----- PROVIDED MATERIAL -----
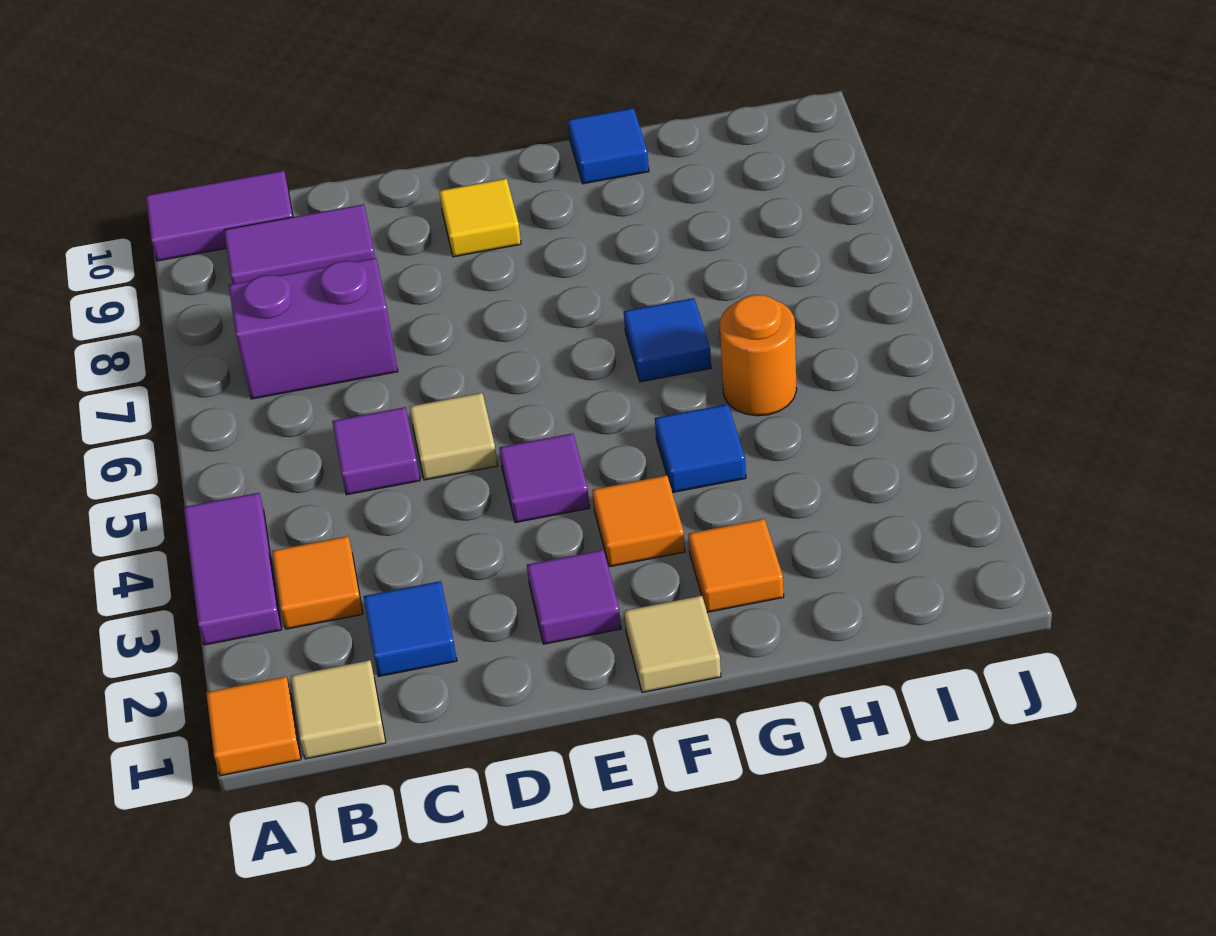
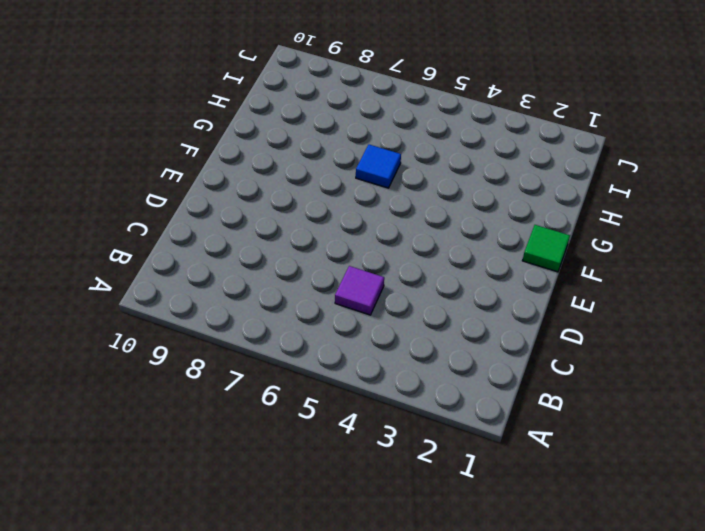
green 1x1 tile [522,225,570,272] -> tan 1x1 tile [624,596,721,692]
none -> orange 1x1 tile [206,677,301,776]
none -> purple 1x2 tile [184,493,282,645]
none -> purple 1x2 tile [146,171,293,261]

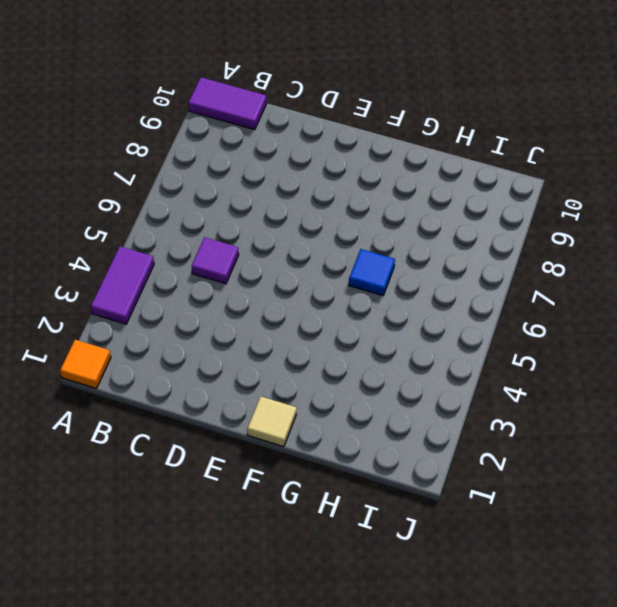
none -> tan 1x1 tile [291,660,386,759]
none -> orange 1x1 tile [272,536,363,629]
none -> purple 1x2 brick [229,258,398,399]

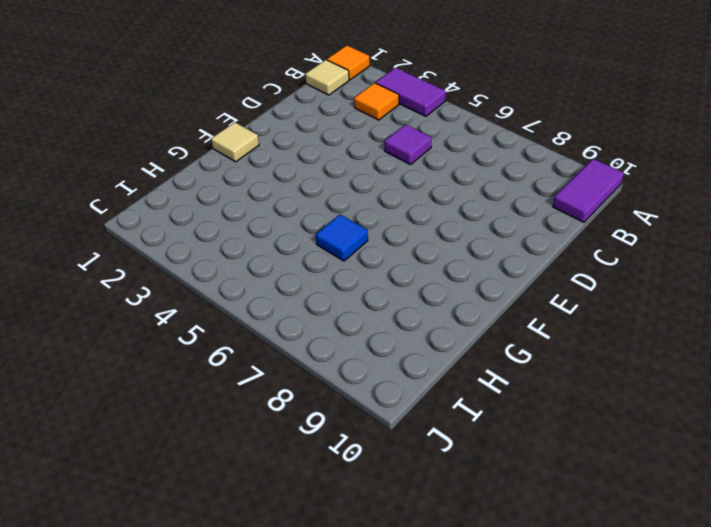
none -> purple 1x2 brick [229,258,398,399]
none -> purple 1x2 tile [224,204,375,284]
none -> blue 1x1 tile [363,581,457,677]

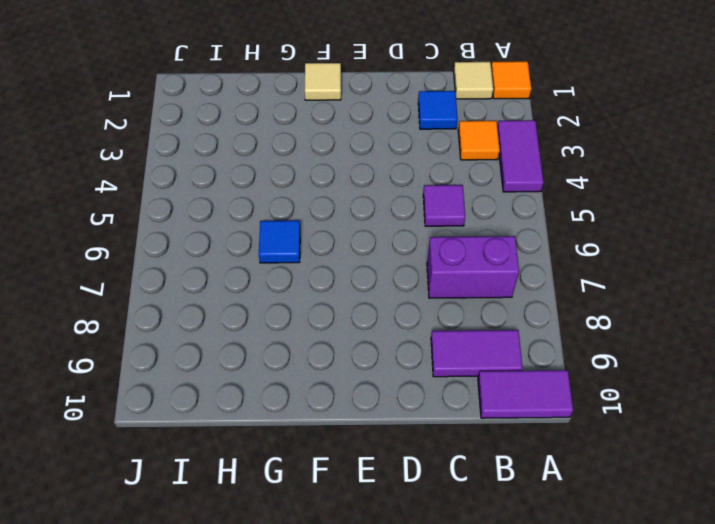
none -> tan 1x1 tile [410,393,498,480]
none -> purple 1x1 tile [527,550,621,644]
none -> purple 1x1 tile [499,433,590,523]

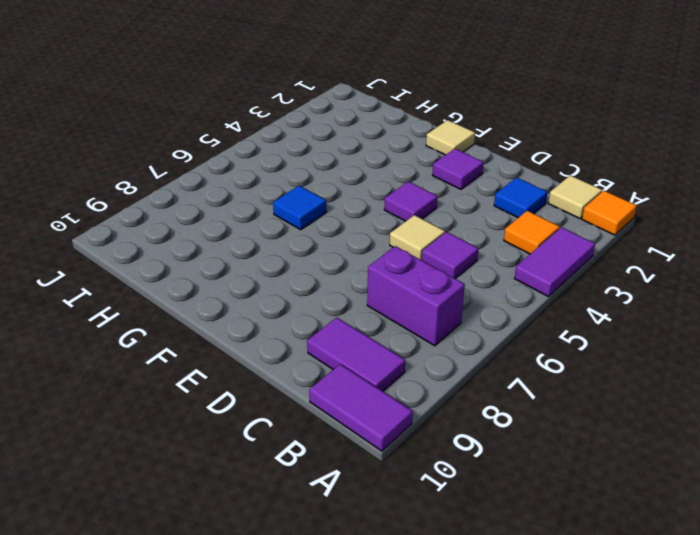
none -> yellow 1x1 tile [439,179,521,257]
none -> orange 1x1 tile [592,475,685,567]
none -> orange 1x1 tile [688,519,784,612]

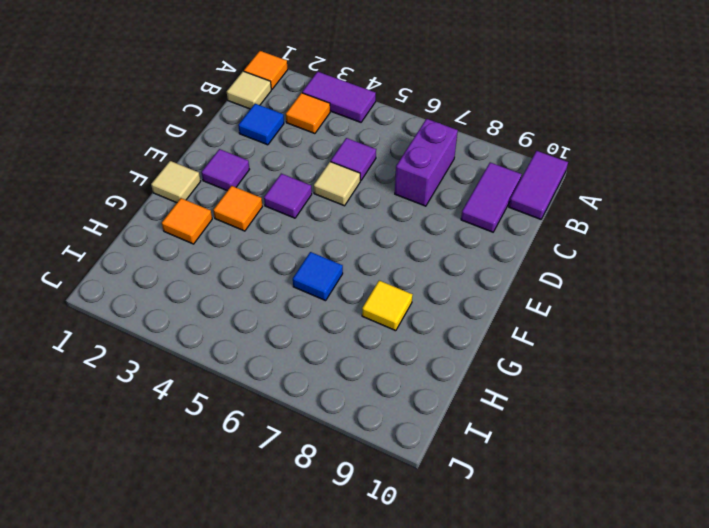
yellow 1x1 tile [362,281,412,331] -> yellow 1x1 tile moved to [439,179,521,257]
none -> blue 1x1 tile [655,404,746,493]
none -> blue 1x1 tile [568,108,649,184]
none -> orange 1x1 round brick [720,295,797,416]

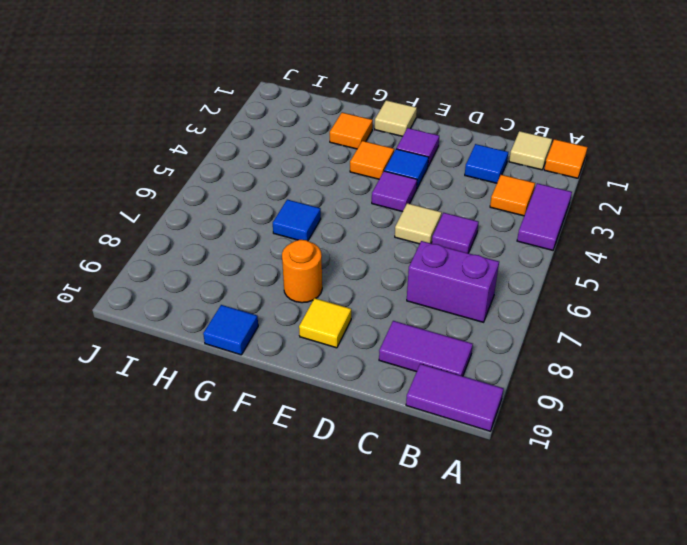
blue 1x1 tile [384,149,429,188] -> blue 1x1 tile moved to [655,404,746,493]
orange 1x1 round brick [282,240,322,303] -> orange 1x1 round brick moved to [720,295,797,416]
-----
**ASSIGNMENT**. Your task is to list each line of the records with the word "blue".

**WORKED SOLUTION**.
none -> blue 1x1 tile [363,581,457,677]
none -> blue 1x1 tile [655,404,746,493]
none -> blue 1x1 tile [568,108,649,184]
blue 1x1 tile [384,149,429,188] -> blue 1x1 tile moved to [655,404,746,493]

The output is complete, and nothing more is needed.